Task prompt.
The answer should be a faithful retyping of the records that follow, pictures excluded.

Stored records.
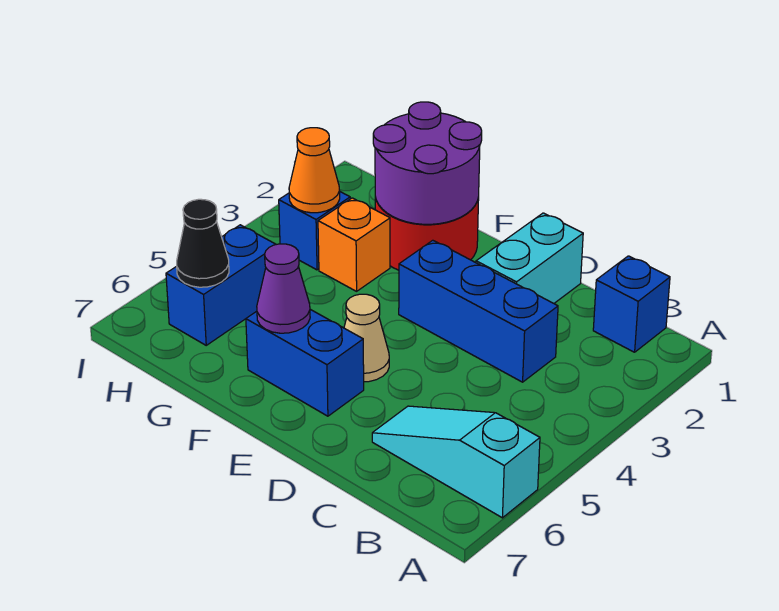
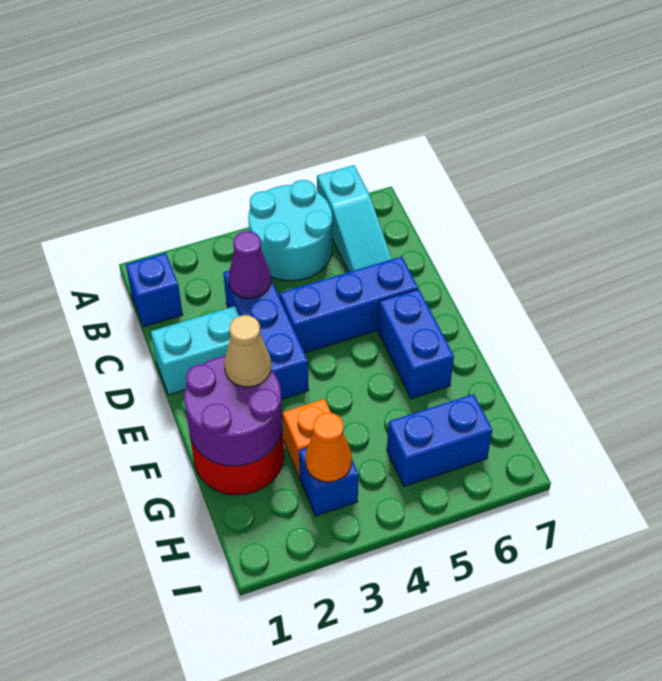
none -> cyan round brick A4:B5 level 1
none -> blue brick D4:D6 level 1
tan cone E5 level 1 -> tan cone F2 level 3
purple cone F6 level 2 -> purple cone C3 level 2
black cone H6 level 2 -> none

Expected answer.
none -> cyan round brick A4:B5 level 1
none -> blue brick D4:D6 level 1
tan cone E5 level 1 -> tan cone F2 level 3
purple cone F6 level 2 -> purple cone C3 level 2
black cone H6 level 2 -> none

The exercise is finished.